╔══
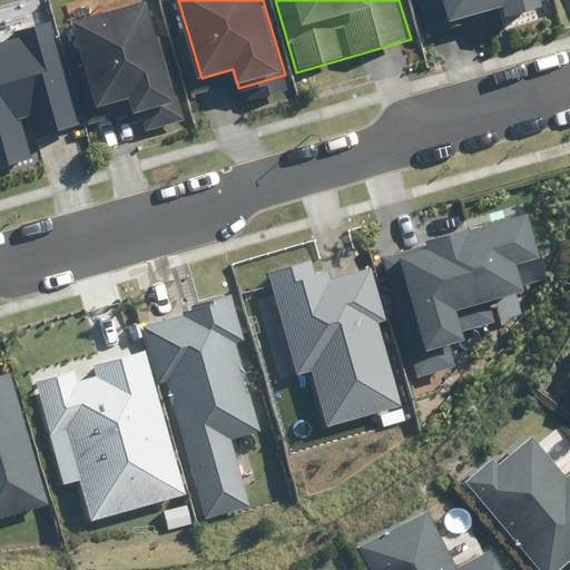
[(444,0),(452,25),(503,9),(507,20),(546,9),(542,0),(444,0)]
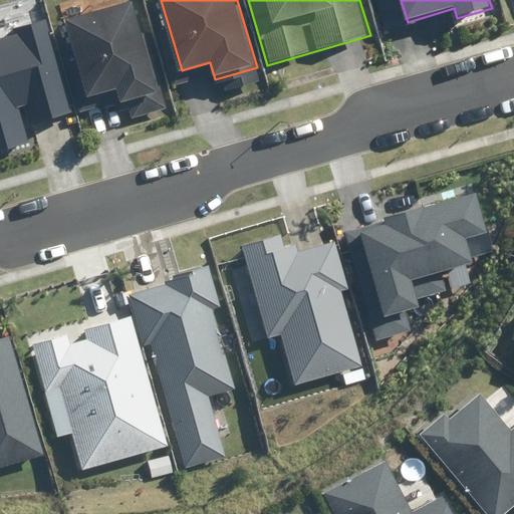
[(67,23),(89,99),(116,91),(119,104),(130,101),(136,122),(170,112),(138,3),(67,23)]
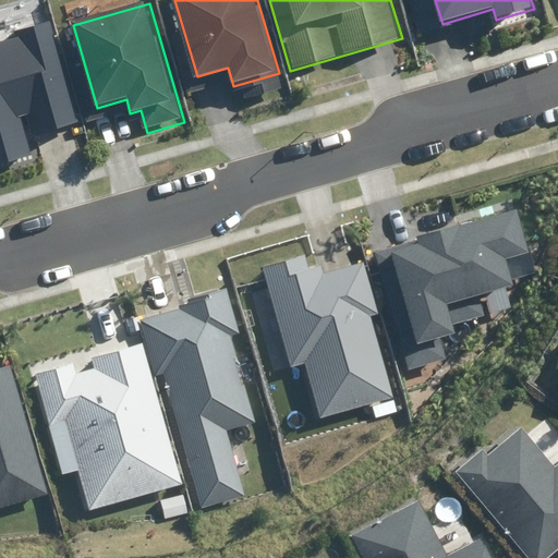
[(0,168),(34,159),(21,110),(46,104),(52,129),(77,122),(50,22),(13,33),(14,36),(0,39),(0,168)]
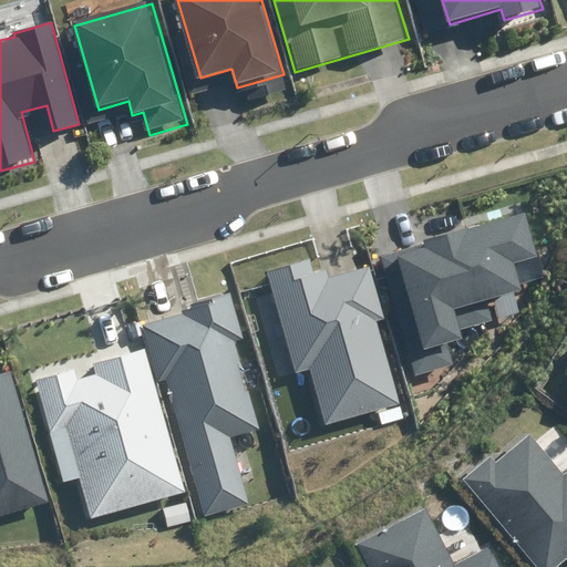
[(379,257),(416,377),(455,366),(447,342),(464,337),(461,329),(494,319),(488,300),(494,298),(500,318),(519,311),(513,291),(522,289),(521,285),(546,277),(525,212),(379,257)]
╚══
╔══
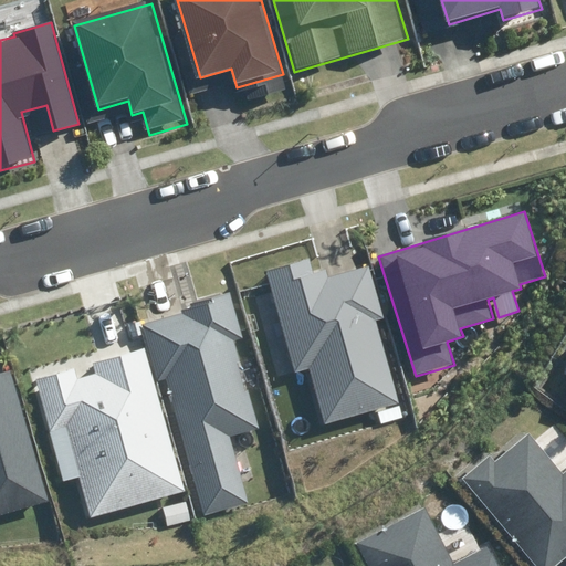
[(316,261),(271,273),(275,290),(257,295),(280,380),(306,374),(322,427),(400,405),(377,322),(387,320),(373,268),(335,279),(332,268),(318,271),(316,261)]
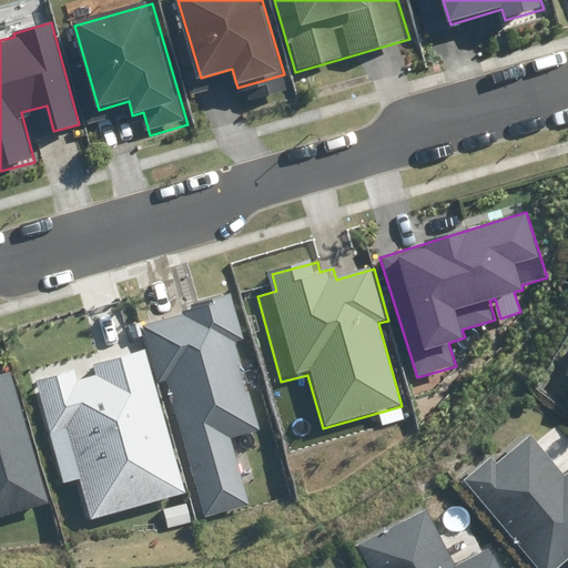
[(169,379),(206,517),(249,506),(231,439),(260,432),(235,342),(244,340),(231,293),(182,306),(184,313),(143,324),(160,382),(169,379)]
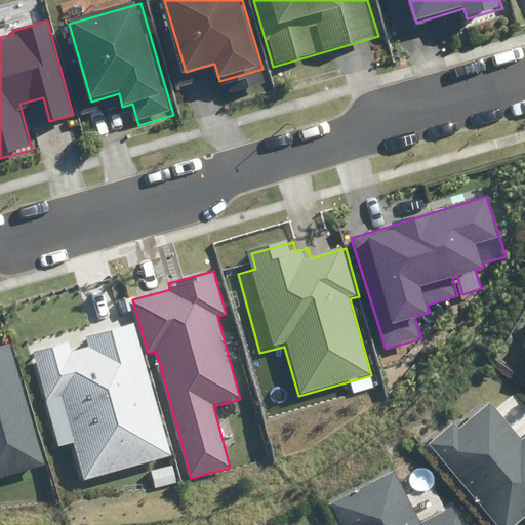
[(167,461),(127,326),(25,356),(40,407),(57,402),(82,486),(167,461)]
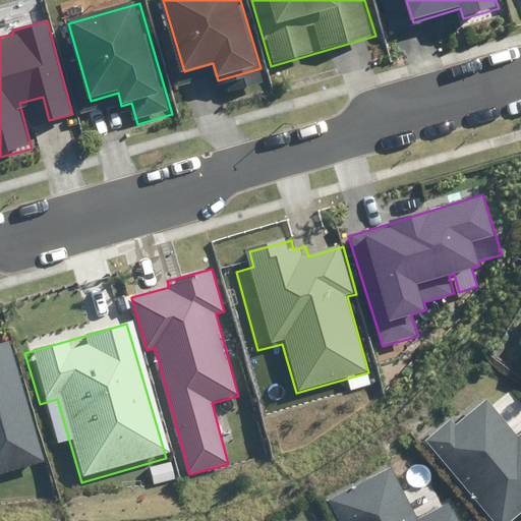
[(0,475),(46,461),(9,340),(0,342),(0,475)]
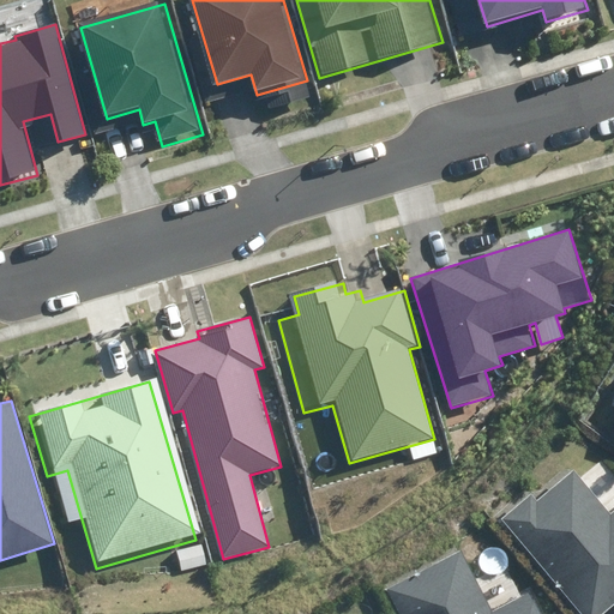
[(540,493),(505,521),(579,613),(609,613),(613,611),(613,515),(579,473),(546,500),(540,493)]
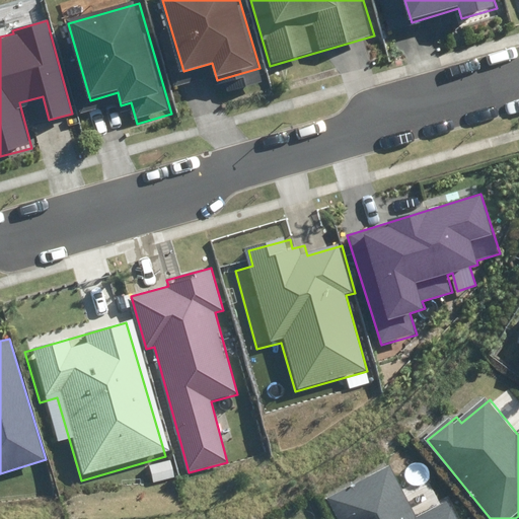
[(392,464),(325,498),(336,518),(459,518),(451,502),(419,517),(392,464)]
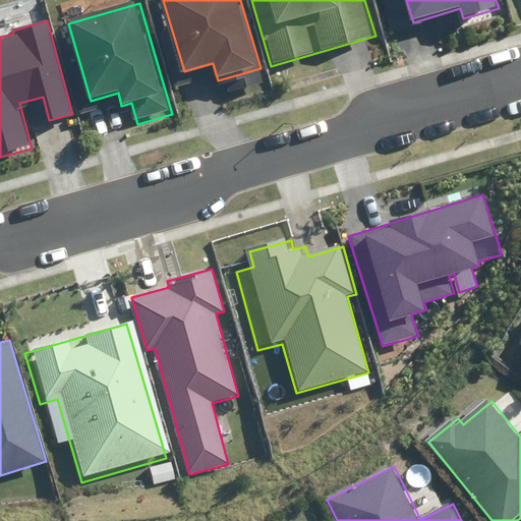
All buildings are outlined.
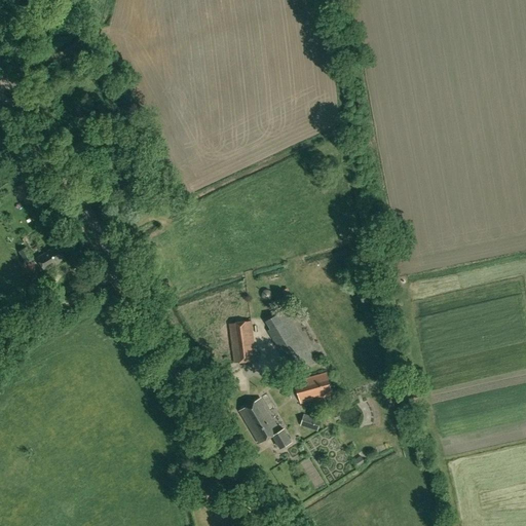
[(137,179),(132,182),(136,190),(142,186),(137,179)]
╚══
╔══
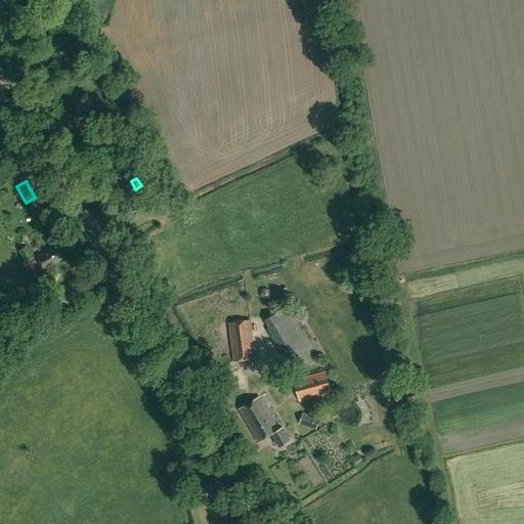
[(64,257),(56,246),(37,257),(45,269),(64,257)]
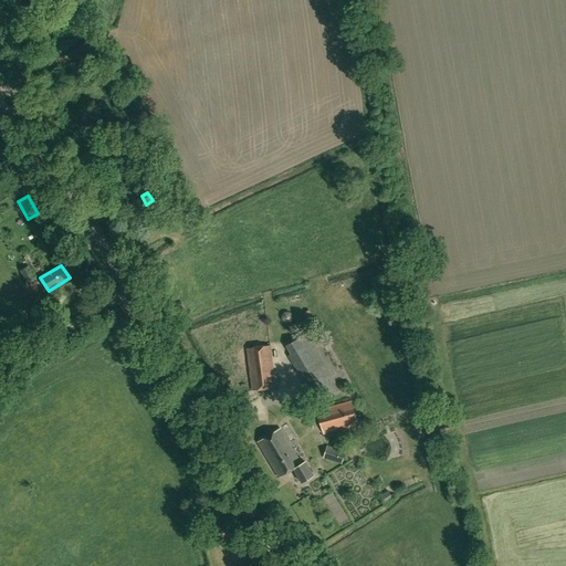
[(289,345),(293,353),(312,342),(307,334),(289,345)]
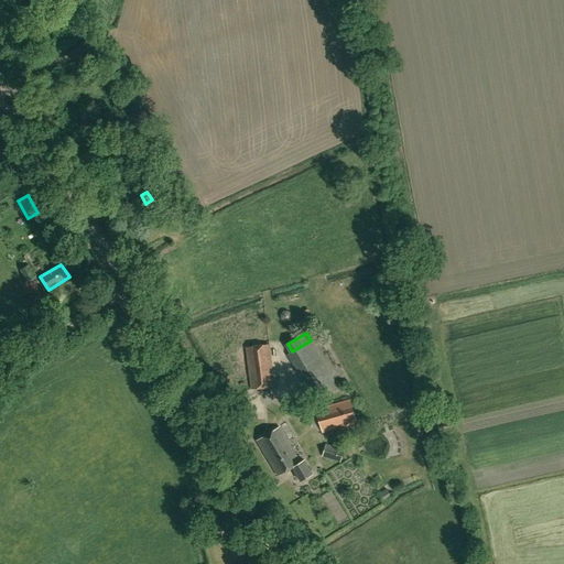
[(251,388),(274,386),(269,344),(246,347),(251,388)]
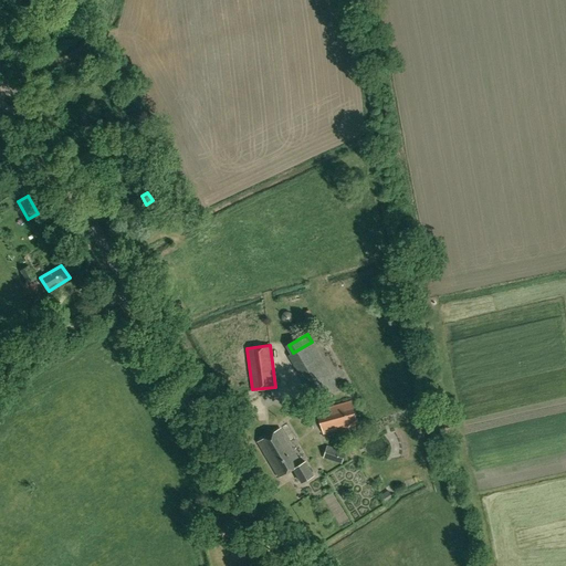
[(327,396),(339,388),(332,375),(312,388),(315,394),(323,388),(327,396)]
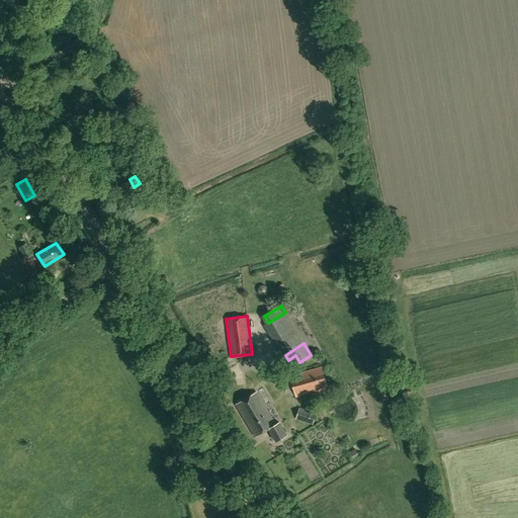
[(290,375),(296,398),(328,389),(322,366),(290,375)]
╚══
[Request]: In the entries above, find the line that contains "All buildings are outlined." and the line that contains "[(137,179),(132,182),(136,190),(142,186),(137,179)]". Reproduce exactly those two lines and every line between them, but not the pictures.

[Finished task]:
All buildings are outlined.
[(137,179),(132,182),(136,190),(142,186),(137,179)]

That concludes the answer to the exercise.